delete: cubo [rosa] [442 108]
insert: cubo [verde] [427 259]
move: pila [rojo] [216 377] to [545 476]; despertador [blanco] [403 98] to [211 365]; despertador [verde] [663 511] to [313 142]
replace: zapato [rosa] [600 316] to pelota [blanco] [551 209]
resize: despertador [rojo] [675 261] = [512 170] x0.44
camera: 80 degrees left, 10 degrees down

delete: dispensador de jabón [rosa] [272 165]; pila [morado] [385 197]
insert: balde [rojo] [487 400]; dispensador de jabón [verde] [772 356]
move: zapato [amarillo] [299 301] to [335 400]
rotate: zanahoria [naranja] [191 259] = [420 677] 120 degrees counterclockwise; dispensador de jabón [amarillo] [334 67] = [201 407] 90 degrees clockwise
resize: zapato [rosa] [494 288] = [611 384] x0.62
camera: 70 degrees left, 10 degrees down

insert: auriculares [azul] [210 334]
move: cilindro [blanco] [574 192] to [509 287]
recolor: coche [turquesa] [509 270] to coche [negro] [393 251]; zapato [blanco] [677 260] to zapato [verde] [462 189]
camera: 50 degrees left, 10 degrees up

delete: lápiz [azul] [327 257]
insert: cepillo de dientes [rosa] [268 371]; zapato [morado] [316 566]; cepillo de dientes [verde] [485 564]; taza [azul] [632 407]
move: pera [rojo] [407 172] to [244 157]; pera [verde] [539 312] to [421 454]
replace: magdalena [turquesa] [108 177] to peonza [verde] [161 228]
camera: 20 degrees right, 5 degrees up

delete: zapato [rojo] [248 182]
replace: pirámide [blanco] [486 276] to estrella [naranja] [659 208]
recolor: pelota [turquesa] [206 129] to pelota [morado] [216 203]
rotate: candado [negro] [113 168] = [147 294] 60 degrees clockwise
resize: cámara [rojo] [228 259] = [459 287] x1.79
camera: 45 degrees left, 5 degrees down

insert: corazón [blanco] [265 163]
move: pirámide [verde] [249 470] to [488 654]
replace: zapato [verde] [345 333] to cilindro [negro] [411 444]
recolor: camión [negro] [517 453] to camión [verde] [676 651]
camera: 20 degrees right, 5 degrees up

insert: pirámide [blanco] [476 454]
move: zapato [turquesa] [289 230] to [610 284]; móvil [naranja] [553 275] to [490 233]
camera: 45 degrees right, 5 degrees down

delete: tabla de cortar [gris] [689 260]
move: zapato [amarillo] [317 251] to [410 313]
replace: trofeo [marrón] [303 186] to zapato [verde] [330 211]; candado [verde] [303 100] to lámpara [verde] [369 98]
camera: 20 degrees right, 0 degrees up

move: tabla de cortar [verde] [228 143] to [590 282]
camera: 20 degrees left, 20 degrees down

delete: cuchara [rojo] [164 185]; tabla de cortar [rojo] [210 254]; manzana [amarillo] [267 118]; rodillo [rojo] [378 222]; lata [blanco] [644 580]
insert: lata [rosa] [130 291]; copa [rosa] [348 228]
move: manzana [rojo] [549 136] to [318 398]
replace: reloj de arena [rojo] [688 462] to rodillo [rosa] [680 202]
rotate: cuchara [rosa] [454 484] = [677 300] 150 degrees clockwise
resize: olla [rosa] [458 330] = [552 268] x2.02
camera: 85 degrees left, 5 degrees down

Problem description
The listing above must be transcribed exactly, line by line.

Written solution
delete: cubo [rosa] [442 108]
insert: cubo [verde] [427 259]
move: pila [rojo] [216 377] to [545 476]; despertador [blanco] [403 98] to [211 365]; despertador [verde] [663 511] to [313 142]
replace: zapato [rosa] [600 316] to pelota [blanco] [551 209]
resize: despertador [rojo] [675 261] = [512 170] x0.44
camera: 80 degrees left, 10 degrees down

delete: dispensador de jabón [rosa] [272 165]; pila [morado] [385 197]
insert: balde [rojo] [487 400]; dispensador de jabón [verde] [772 356]
move: zapato [amarillo] [299 301] to [335 400]
rotate: zanahoria [naranja] [191 259] = [420 677] 120 degrees counterclockwise; dispensador de jabón [amarillo] [334 67] = [201 407] 90 degrees clockwise
resize: zapato [rosa] [494 288] = [611 384] x0.62
camera: 70 degrees left, 10 degrees down

insert: auriculares [azul] [210 334]
move: cilindro [blanco] [574 192] to [509 287]
recolor: coche [turquesa] [509 270] to coche [negro] [393 251]; zapato [blanco] [677 260] to zapato [verde] [462 189]
camera: 50 degrees left, 10 degrees up

delete: lápiz [azul] [327 257]
insert: cepillo de dientes [rosa] [268 371]; zapato [morado] [316 566]; cepillo de dientes [verde] [485 564]; taza [azul] [632 407]
move: pera [rojo] [407 172] to [244 157]; pera [verde] [539 312] to [421 454]
replace: magdalena [turquesa] [108 177] to peonza [verde] [161 228]
camera: 20 degrees right, 5 degrees up

delete: zapato [rojo] [248 182]
replace: pirámide [blanco] [486 276] to estrella [naranja] [659 208]
recolor: pelota [turquesa] [206 129] to pelota [morado] [216 203]
rotate: candado [negro] [113 168] = [147 294] 60 degrees clockwise
resize: cámara [rojo] [228 259] = [459 287] x1.79
camera: 45 degrees left, 5 degrees down

insert: corazón [blanco] [265 163]
move: pirámide [verde] [249 470] to [488 654]
replace: zapato [verde] [345 333] to cilindro [negro] [411 444]
recolor: camión [negro] [517 453] to camión [verde] [676 651]
camera: 20 degrees right, 5 degrees up

insert: pirámide [blanco] [476 454]
move: zapato [turquesa] [289 230] to [610 284]; móvil [naranja] [553 275] to [490 233]
camera: 45 degrees right, 5 degrees down

delete: tabla de cortar [gris] [689 260]
move: zapato [amarillo] [317 251] to [410 313]
replace: trofeo [marrón] [303 186] to zapato [verde] [330 211]; candado [verde] [303 100] to lámpara [verde] [369 98]
camera: 20 degrees right, 0 degrees up

move: tabla de cortar [verde] [228 143] to [590 282]
camera: 20 degrees left, 20 degrees down

delete: cuchara [rojo] [164 185]; tabla de cortar [rojo] [210 254]; manzana [amarillo] [267 118]; rodillo [rojo] [378 222]; lata [blanco] [644 580]
insert: lata [rosa] [130 291]; copa [rosa] [348 228]
move: manzana [rojo] [549 136] to [318 398]
replace: reloj de arena [rojo] [688 462] to rodillo [rosa] [680 202]
rotate: cuchara [rosa] [454 484] = [677 300] 150 degrees clockwise
resize: olla [rosa] [458 330] = [552 268] x2.02
camera: 85 degrees left, 5 degrees down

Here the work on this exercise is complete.